Work to complete — The word "HEAT" marks the lines to report; pull each of them from the listing.
+ + + +
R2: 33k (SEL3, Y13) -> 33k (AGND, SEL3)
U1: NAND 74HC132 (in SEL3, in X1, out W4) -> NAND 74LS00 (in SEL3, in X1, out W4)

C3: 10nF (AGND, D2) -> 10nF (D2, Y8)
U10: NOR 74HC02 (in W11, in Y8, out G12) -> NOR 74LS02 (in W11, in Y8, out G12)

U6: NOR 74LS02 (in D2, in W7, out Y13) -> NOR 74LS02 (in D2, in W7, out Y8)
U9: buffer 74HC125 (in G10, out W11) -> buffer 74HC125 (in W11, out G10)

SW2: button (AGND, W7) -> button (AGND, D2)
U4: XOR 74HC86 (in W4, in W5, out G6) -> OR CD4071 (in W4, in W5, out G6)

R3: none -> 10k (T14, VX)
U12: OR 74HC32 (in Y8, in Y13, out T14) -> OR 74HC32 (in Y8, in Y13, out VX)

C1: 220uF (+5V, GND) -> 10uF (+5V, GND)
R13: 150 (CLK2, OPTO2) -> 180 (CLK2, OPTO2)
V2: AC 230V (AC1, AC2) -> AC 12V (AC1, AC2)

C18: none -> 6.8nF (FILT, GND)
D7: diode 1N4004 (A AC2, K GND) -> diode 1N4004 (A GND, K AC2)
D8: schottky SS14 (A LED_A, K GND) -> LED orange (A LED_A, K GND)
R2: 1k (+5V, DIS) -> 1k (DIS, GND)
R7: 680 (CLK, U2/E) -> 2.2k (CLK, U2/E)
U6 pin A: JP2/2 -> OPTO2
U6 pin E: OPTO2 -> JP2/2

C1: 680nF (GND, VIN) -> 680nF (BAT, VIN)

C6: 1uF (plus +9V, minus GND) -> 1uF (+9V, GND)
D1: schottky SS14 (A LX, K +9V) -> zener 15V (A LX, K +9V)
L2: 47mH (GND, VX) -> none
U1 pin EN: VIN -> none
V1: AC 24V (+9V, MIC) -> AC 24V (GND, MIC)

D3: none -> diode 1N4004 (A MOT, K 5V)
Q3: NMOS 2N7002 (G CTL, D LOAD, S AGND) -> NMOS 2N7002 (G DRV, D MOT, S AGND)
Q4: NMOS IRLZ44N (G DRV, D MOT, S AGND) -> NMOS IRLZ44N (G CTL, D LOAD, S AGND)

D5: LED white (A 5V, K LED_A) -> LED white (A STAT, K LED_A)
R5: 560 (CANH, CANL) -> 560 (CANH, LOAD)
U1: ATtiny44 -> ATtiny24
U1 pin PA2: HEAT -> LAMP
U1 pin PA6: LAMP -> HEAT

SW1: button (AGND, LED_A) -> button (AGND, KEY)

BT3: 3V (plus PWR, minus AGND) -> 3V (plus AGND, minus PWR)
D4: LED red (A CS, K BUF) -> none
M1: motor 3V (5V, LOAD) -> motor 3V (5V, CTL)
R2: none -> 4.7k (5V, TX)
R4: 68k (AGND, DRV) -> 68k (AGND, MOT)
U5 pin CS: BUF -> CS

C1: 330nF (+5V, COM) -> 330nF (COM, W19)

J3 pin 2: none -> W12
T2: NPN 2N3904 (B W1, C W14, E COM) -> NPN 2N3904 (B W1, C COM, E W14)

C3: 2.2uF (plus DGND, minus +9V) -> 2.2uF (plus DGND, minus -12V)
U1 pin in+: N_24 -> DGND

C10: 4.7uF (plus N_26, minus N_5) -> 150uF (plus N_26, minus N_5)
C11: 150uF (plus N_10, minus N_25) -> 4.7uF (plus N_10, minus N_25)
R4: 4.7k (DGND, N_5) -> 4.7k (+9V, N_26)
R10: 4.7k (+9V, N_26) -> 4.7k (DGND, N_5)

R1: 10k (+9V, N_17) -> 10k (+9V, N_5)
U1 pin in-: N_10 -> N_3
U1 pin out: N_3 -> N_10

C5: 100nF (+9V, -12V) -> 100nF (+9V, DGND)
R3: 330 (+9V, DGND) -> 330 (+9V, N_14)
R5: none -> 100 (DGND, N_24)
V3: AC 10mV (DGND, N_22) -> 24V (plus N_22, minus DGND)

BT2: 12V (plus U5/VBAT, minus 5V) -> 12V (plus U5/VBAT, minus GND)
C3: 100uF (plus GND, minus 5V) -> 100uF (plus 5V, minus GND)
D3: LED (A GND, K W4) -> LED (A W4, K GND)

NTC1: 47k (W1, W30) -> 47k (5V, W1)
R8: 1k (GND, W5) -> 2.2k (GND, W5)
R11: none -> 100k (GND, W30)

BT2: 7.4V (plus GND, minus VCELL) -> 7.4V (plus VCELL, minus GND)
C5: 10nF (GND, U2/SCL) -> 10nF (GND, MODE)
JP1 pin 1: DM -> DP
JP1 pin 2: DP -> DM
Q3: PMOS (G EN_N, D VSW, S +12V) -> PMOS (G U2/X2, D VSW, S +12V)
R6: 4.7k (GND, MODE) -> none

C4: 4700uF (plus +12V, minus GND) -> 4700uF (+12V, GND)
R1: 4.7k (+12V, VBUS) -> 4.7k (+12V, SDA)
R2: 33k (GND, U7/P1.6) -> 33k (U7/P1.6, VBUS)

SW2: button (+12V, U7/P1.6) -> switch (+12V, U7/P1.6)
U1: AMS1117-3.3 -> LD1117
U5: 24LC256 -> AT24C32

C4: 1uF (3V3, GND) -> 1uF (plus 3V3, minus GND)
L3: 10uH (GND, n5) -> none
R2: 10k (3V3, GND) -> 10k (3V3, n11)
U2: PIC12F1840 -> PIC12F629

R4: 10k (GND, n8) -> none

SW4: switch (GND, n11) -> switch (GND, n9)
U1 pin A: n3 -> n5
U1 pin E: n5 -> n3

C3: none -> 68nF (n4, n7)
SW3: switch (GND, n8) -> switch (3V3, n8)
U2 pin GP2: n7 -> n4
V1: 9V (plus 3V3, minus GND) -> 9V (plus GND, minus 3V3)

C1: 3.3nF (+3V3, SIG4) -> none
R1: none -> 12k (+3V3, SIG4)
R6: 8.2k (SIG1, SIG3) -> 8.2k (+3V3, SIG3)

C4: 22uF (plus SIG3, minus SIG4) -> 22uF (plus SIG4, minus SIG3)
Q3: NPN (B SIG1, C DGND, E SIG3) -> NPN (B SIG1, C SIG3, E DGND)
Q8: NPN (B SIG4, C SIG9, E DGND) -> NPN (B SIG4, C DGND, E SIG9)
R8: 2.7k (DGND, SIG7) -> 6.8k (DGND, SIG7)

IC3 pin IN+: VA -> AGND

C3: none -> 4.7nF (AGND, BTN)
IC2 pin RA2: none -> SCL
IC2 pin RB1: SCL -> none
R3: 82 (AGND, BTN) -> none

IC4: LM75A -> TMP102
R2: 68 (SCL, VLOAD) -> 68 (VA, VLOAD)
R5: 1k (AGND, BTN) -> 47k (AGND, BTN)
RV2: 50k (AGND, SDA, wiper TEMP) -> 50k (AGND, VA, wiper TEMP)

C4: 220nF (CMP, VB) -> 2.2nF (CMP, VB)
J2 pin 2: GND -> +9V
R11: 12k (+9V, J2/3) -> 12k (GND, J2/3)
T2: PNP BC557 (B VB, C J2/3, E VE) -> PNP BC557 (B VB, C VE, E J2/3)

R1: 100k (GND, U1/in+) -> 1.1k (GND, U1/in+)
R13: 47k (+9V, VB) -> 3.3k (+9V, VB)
+ + + +
Response to this exercise —
U1 pin PA2: HEAT -> LAMP
U1 pin PA6: LAMP -> HEAT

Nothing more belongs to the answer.